[Task directions]
All that should be output is the block of lines below from the line with "yellow apple: 6 -> 8" to the line with "turquoise calculator: 0 -> 1", both included, exactly as written.

Collection entries:
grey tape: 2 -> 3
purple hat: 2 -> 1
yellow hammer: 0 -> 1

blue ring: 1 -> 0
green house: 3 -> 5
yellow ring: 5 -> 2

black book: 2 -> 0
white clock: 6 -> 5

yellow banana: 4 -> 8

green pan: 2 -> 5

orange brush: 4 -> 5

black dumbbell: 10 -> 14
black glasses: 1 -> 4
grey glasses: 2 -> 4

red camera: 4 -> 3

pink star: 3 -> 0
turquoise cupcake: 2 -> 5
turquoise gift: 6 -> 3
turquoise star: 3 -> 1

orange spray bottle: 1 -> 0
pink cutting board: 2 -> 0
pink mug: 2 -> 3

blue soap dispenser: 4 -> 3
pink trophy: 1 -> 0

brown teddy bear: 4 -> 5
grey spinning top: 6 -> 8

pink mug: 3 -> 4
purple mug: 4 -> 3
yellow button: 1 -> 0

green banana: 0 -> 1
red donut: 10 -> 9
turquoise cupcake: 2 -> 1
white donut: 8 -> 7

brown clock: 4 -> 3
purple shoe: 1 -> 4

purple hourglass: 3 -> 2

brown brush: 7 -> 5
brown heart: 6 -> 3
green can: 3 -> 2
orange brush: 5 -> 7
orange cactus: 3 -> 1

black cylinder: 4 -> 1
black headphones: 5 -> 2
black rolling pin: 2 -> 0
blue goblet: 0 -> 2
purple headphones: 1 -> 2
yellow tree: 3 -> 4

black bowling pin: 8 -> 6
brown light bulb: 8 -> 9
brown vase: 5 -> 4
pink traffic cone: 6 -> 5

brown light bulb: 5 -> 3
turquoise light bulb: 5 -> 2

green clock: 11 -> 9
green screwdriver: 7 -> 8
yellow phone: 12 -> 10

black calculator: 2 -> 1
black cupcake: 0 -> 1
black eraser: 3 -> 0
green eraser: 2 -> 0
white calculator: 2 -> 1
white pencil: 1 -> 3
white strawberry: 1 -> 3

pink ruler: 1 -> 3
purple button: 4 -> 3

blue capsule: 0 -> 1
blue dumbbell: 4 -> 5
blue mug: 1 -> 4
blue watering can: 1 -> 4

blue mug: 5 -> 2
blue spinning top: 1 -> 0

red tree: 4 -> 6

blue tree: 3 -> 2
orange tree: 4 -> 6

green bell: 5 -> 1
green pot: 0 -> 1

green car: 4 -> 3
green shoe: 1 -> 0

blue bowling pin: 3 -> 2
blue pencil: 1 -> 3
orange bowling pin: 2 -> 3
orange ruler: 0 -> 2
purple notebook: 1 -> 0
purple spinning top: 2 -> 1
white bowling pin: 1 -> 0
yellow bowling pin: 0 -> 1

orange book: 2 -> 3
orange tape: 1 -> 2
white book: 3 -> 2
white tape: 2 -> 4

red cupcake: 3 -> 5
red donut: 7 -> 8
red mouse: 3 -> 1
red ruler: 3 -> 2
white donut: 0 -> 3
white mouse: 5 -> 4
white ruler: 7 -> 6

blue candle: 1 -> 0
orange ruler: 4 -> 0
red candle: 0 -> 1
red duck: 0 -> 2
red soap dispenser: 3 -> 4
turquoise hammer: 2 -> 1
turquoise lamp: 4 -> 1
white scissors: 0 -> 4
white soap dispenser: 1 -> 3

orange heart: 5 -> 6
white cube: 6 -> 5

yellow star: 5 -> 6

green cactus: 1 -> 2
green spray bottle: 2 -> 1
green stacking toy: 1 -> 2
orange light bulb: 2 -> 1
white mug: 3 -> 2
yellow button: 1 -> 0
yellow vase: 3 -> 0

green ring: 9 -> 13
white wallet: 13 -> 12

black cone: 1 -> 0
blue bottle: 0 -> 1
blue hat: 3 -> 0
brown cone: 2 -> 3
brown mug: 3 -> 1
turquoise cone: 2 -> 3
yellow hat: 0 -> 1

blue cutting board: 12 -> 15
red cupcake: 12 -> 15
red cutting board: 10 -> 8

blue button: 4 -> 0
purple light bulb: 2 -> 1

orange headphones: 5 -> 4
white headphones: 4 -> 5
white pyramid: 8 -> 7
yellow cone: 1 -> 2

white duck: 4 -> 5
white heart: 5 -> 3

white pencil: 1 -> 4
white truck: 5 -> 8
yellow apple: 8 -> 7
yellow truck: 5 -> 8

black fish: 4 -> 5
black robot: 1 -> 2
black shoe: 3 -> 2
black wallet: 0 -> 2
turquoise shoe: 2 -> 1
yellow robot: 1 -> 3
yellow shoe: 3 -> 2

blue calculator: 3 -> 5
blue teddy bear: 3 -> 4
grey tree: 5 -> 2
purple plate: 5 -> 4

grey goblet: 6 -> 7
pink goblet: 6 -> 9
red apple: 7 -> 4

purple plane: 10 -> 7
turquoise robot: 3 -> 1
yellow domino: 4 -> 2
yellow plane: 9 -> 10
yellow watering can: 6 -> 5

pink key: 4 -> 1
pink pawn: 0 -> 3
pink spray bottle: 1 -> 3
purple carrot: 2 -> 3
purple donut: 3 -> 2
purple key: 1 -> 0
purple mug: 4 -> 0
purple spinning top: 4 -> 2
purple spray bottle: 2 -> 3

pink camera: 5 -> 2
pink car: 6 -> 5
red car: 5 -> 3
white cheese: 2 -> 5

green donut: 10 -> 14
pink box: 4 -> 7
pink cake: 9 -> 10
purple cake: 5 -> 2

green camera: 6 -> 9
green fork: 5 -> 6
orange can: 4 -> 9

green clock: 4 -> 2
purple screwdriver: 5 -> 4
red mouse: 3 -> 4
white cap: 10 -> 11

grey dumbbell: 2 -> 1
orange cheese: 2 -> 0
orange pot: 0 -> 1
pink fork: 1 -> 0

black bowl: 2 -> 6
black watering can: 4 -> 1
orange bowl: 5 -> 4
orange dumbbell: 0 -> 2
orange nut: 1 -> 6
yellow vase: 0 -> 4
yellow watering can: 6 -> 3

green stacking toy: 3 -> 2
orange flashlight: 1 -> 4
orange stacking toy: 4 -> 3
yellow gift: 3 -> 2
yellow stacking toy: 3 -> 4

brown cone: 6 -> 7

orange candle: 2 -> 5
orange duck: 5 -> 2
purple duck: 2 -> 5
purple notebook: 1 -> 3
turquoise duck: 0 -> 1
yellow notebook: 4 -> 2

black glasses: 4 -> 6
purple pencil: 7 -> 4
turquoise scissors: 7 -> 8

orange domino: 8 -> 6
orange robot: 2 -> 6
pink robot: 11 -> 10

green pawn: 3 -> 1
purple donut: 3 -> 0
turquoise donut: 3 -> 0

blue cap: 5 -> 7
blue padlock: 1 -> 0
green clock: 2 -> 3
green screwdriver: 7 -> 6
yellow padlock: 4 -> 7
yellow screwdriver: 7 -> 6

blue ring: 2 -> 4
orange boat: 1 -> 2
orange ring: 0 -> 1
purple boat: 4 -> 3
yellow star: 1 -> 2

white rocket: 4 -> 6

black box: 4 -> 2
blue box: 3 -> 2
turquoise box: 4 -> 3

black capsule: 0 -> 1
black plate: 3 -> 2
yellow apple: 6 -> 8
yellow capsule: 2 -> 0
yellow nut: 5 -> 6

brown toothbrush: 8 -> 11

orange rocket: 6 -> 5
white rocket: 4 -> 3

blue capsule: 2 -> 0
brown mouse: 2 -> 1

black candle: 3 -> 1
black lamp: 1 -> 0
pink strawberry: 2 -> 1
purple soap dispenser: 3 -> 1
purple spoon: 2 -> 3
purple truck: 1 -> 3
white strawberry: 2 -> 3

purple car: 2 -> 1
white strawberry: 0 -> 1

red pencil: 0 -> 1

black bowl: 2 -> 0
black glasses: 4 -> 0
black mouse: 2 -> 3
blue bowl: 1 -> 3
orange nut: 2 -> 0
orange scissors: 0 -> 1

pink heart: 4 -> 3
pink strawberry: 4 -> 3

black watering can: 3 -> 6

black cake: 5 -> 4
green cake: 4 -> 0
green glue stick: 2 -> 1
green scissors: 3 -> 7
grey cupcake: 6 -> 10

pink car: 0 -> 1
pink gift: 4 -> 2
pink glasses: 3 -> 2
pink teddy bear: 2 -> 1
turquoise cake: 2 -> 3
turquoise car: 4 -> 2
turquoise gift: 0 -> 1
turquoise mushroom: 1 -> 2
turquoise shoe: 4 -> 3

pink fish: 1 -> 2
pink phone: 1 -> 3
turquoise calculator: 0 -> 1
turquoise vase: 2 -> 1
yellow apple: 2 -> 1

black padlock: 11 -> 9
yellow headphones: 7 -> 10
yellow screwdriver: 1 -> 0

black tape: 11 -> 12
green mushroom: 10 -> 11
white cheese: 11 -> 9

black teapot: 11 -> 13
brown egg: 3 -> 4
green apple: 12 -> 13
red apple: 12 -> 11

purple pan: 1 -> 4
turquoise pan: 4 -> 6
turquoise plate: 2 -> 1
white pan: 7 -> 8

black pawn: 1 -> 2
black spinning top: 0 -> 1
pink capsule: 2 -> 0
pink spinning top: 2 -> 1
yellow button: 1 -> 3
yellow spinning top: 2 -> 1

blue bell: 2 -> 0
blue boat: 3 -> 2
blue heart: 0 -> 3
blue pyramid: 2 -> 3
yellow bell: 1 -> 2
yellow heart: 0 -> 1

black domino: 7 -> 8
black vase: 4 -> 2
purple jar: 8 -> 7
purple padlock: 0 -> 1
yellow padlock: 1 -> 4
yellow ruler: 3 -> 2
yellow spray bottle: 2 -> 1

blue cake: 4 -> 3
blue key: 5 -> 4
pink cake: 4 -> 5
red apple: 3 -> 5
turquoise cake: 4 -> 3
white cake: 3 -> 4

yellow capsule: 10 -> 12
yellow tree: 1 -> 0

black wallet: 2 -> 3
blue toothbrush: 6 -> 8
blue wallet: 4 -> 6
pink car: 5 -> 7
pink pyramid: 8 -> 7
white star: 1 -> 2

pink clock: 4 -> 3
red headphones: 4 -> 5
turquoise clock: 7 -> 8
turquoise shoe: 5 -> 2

[Finished exercise]
yellow apple: 6 -> 8
yellow capsule: 2 -> 0
yellow nut: 5 -> 6

brown toothbrush: 8 -> 11

orange rocket: 6 -> 5
white rocket: 4 -> 3

blue capsule: 2 -> 0
brown mouse: 2 -> 1

black candle: 3 -> 1
black lamp: 1 -> 0
pink strawberry: 2 -> 1
purple soap dispenser: 3 -> 1
purple spoon: 2 -> 3
purple truck: 1 -> 3
white strawberry: 2 -> 3

purple car: 2 -> 1
white strawberry: 0 -> 1

red pencil: 0 -> 1

black bowl: 2 -> 0
black glasses: 4 -> 0
black mouse: 2 -> 3
blue bowl: 1 -> 3
orange nut: 2 -> 0
orange scissors: 0 -> 1

pink heart: 4 -> 3
pink strawberry: 4 -> 3

black watering can: 3 -> 6

black cake: 5 -> 4
green cake: 4 -> 0
green glue stick: 2 -> 1
green scissors: 3 -> 7
grey cupcake: 6 -> 10

pink car: 0 -> 1
pink gift: 4 -> 2
pink glasses: 3 -> 2
pink teddy bear: 2 -> 1
turquoise cake: 2 -> 3
turquoise car: 4 -> 2
turquoise gift: 0 -> 1
turquoise mushroom: 1 -> 2
turquoise shoe: 4 -> 3

pink fish: 1 -> 2
pink phone: 1 -> 3
turquoise calculator: 0 -> 1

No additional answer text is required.